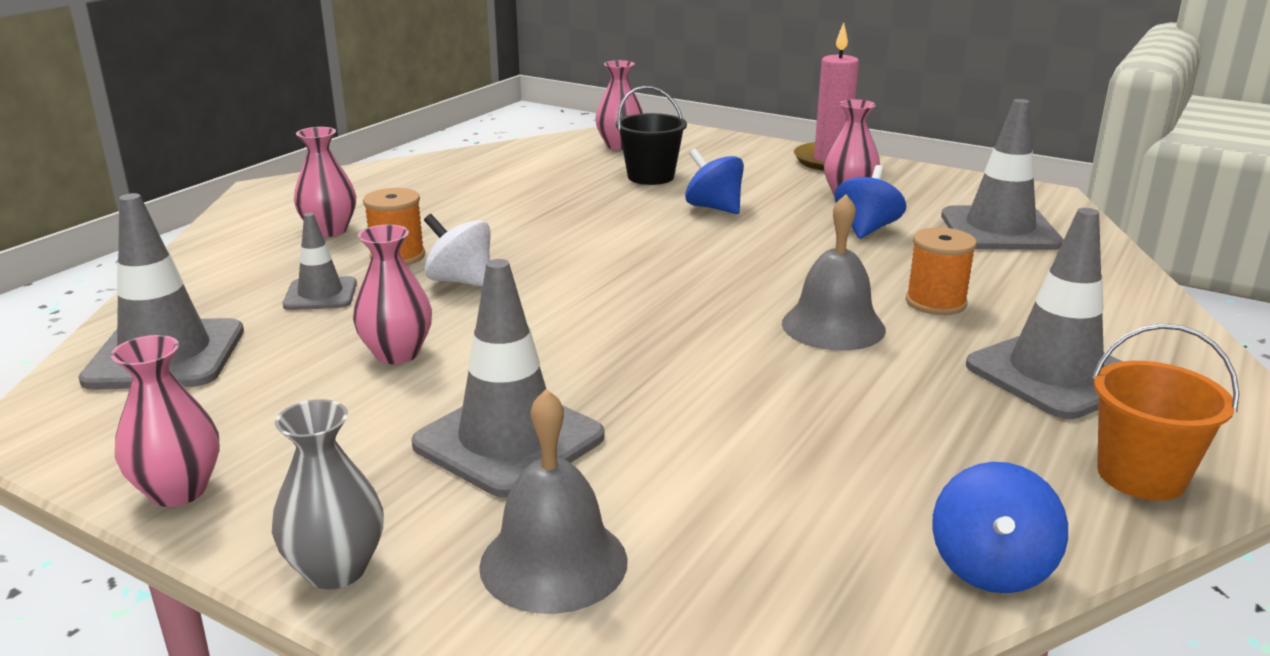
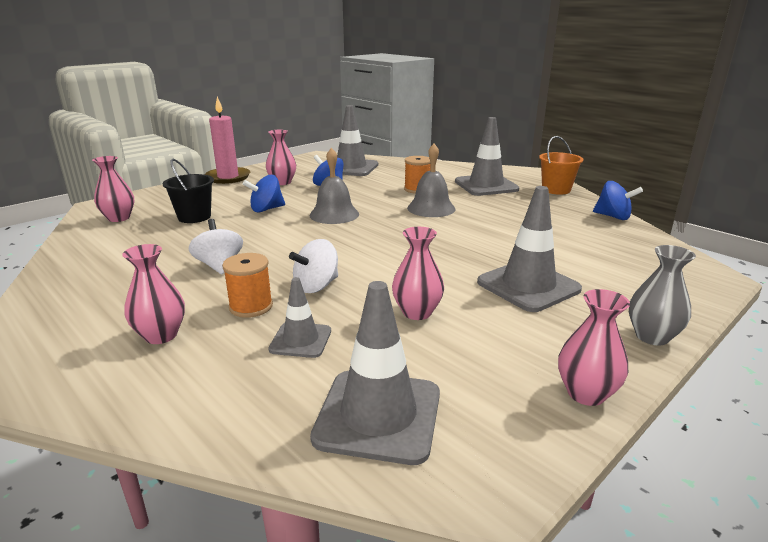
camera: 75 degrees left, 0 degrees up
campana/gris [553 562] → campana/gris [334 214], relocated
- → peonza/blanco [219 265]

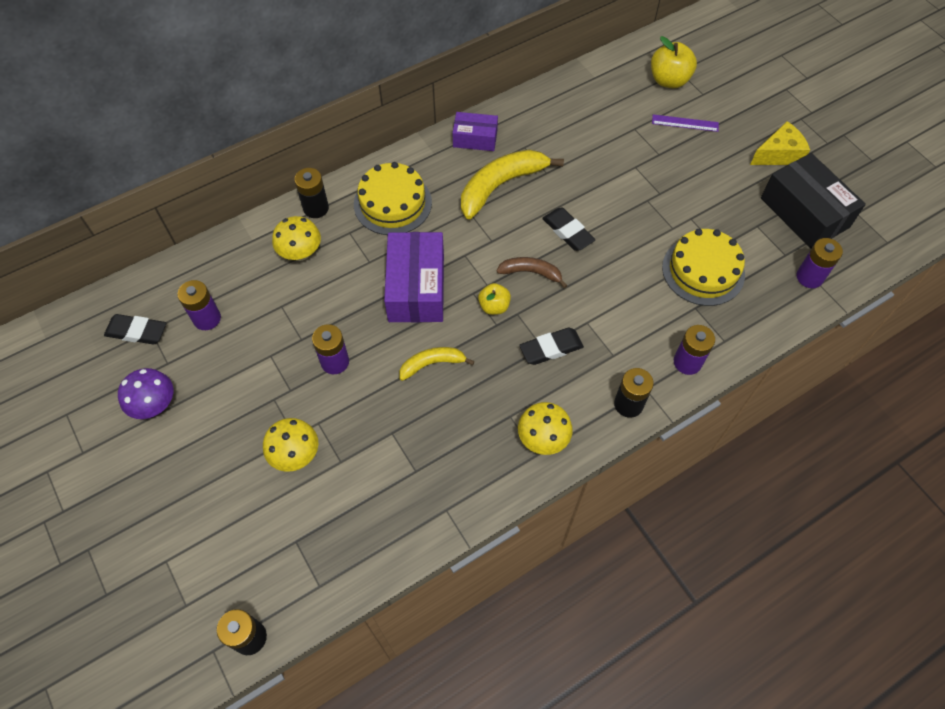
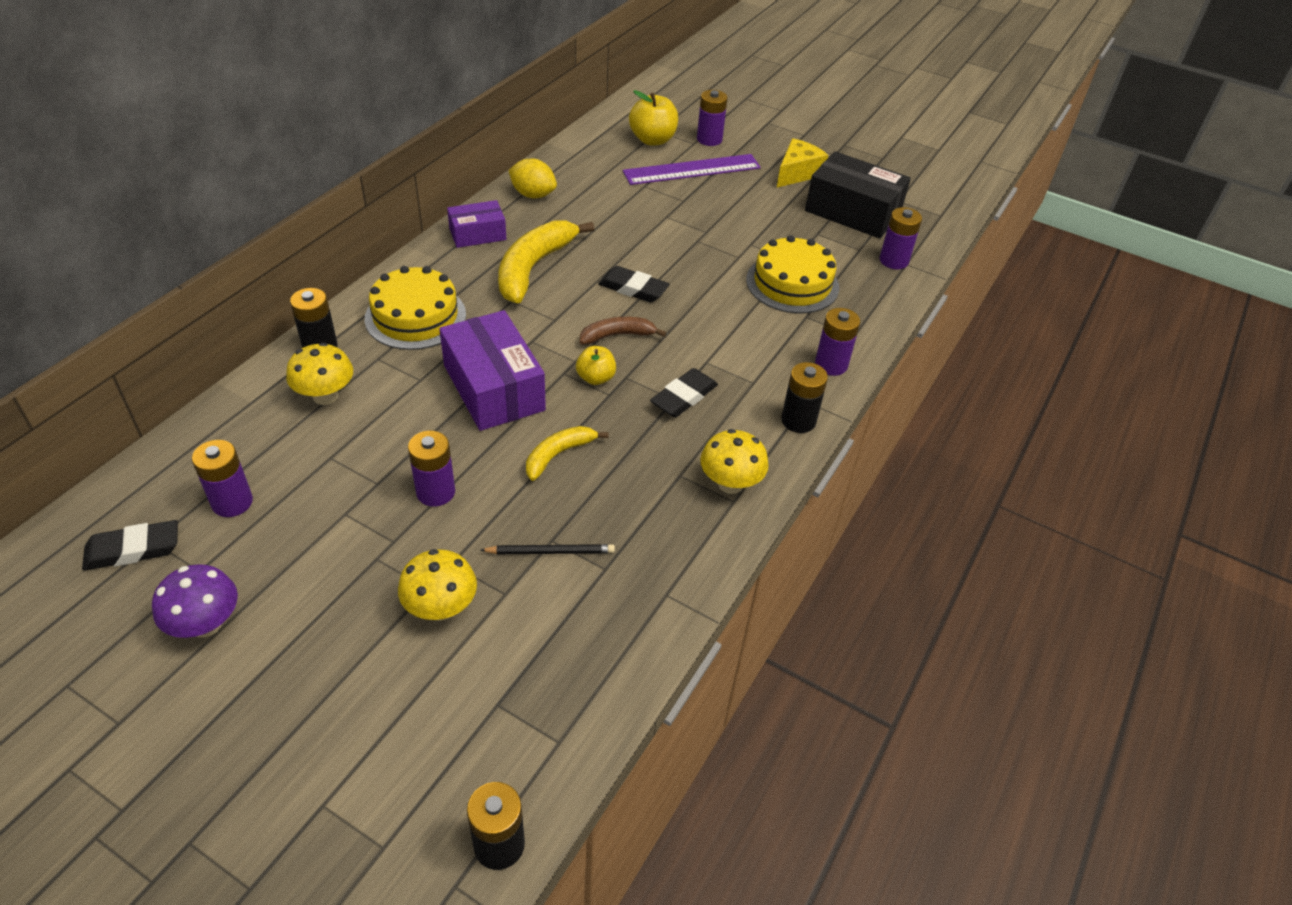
camera: 30 degrees left, 15 degrees down
regla/morado [685 123] → regla/morado [692 170], x1.88
- → lápiz/negro [551 551]
- → limón/amarillo [533 195]
- → pila/morado [709 139]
━━━━━━━━
— Exercise details —
Retype all of the entries exactly as written, leaving out any images.

— Output —
camera: 75 degrees left, 0 degrees up
campana/gris [553 562] → campana/gris [334 214], relocated
- → peonza/blanco [219 265]

camera: 30 degrees left, 15 degrees down
regla/morado [685 123] → regla/morado [692 170], x1.88
- → lápiz/negro [551 551]
- → limón/amarillo [533 195]
- → pila/morado [709 139]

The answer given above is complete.